THE TASK: Leaving out the pictures, please reproduce exactly and only the lines from the one that contains "purple trapezoid: rotated" through the last line below.

[Data excerpts]
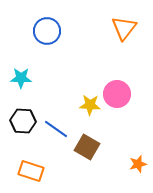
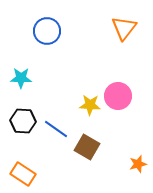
pink circle: moved 1 px right, 2 px down
orange rectangle: moved 8 px left, 3 px down; rotated 15 degrees clockwise
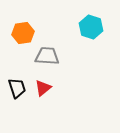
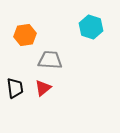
orange hexagon: moved 2 px right, 2 px down
gray trapezoid: moved 3 px right, 4 px down
black trapezoid: moved 2 px left; rotated 10 degrees clockwise
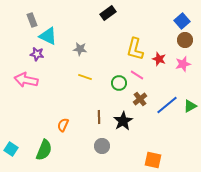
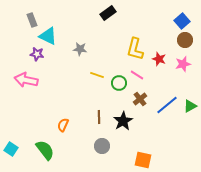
yellow line: moved 12 px right, 2 px up
green semicircle: moved 1 px right; rotated 60 degrees counterclockwise
orange square: moved 10 px left
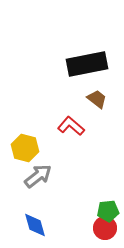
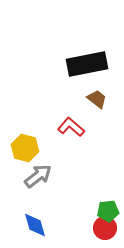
red L-shape: moved 1 px down
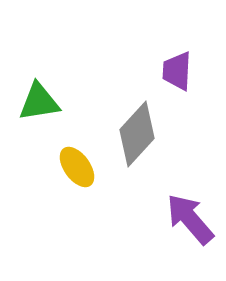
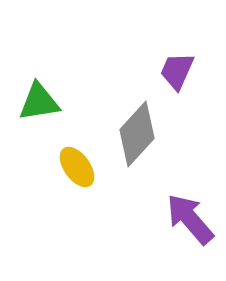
purple trapezoid: rotated 21 degrees clockwise
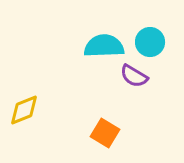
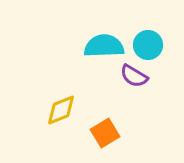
cyan circle: moved 2 px left, 3 px down
yellow diamond: moved 37 px right
orange square: rotated 28 degrees clockwise
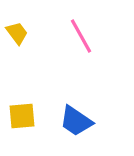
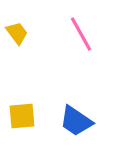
pink line: moved 2 px up
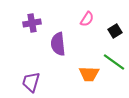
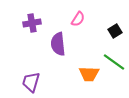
pink semicircle: moved 9 px left
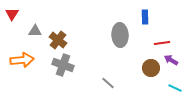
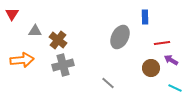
gray ellipse: moved 2 px down; rotated 30 degrees clockwise
gray cross: rotated 35 degrees counterclockwise
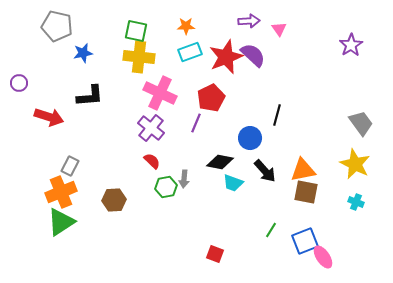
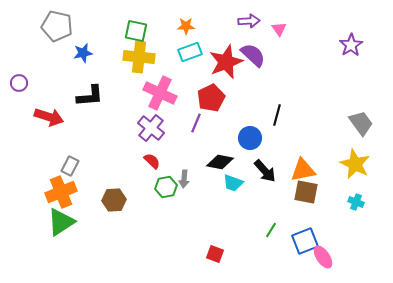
red star: moved 5 px down
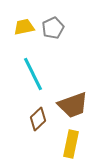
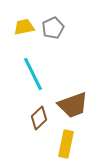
brown diamond: moved 1 px right, 1 px up
yellow rectangle: moved 5 px left
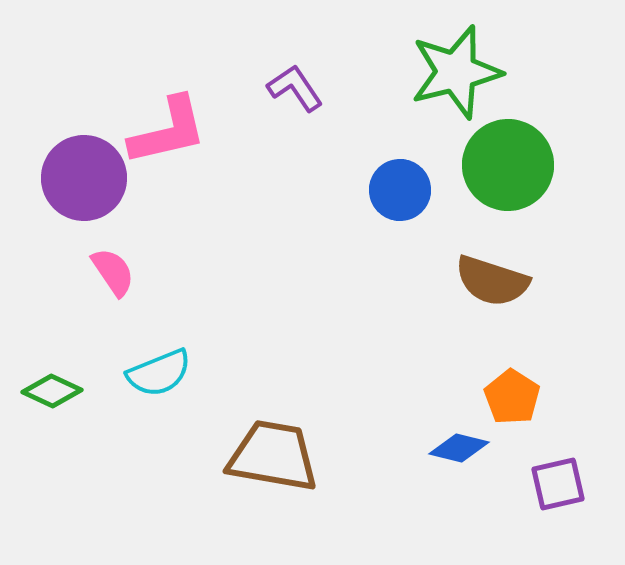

RESULT BELOW:
purple trapezoid: rotated 21 degrees clockwise
cyan circle: moved 2 px left, 3 px down
yellow diamond: moved 37 px right
orange square: rotated 28 degrees clockwise
pink line: moved 2 px up
pink semicircle: moved 9 px left
gray ellipse: moved 2 px down; rotated 30 degrees clockwise
gray cross: rotated 35 degrees counterclockwise
red star: moved 5 px down
brown diamond: moved 1 px right, 1 px up
yellow rectangle: moved 5 px left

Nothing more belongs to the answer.